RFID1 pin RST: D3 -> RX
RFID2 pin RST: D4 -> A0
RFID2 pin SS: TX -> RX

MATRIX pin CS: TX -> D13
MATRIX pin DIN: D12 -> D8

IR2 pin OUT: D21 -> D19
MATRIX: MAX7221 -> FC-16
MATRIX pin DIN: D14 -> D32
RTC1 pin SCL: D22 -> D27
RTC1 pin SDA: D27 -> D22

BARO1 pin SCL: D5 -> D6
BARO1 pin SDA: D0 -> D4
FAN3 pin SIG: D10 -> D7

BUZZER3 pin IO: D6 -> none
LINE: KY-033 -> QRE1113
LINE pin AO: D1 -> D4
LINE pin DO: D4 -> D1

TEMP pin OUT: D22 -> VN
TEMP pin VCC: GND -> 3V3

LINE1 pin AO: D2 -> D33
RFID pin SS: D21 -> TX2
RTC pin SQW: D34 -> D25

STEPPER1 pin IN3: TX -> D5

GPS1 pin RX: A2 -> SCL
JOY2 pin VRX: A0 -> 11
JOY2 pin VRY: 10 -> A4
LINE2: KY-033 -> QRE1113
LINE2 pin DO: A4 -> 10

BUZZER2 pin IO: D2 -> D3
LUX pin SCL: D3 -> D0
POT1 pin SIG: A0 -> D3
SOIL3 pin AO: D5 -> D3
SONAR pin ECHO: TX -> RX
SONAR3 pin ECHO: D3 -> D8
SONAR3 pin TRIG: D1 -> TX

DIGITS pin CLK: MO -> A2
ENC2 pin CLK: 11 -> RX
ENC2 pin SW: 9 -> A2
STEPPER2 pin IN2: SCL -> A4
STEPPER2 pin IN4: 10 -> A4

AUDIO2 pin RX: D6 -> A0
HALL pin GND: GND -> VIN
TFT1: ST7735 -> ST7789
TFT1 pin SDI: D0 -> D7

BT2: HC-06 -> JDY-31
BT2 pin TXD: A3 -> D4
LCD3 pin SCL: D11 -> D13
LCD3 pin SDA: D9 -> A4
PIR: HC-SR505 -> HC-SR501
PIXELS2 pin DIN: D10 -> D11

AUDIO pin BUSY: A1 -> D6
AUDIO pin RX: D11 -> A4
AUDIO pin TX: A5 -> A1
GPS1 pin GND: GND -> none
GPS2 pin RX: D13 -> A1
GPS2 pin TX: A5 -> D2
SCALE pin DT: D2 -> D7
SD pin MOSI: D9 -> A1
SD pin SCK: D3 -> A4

- - - - -

Required work: Looking at the data above, write out exactly the lines that start at the one containing "MATRIX: MAX7221 -> FC-16" and end at the one containing "SOIL3 pin AO: D5 -> D3"; include both and nothing beyond.

Written answer:
MATRIX: MAX7221 -> FC-16
MATRIX pin DIN: D14 -> D32
RTC1 pin SCL: D22 -> D27
RTC1 pin SDA: D27 -> D22

BARO1 pin SCL: D5 -> D6
BARO1 pin SDA: D0 -> D4
FAN3 pin SIG: D10 -> D7

BUZZER3 pin IO: D6 -> none
LINE: KY-033 -> QRE1113
LINE pin AO: D1 -> D4
LINE pin DO: D4 -> D1

TEMP pin OUT: D22 -> VN
TEMP pin VCC: GND -> 3V3

LINE1 pin AO: D2 -> D33
RFID pin SS: D21 -> TX2
RTC pin SQW: D34 -> D25

STEPPER1 pin IN3: TX -> D5

GPS1 pin RX: A2 -> SCL
JOY2 pin VRX: A0 -> 11
JOY2 pin VRY: 10 -> A4
LINE2: KY-033 -> QRE1113
LINE2 pin DO: A4 -> 10

BUZZER2 pin IO: D2 -> D3
LUX pin SCL: D3 -> D0
POT1 pin SIG: A0 -> D3
SOIL3 pin AO: D5 -> D3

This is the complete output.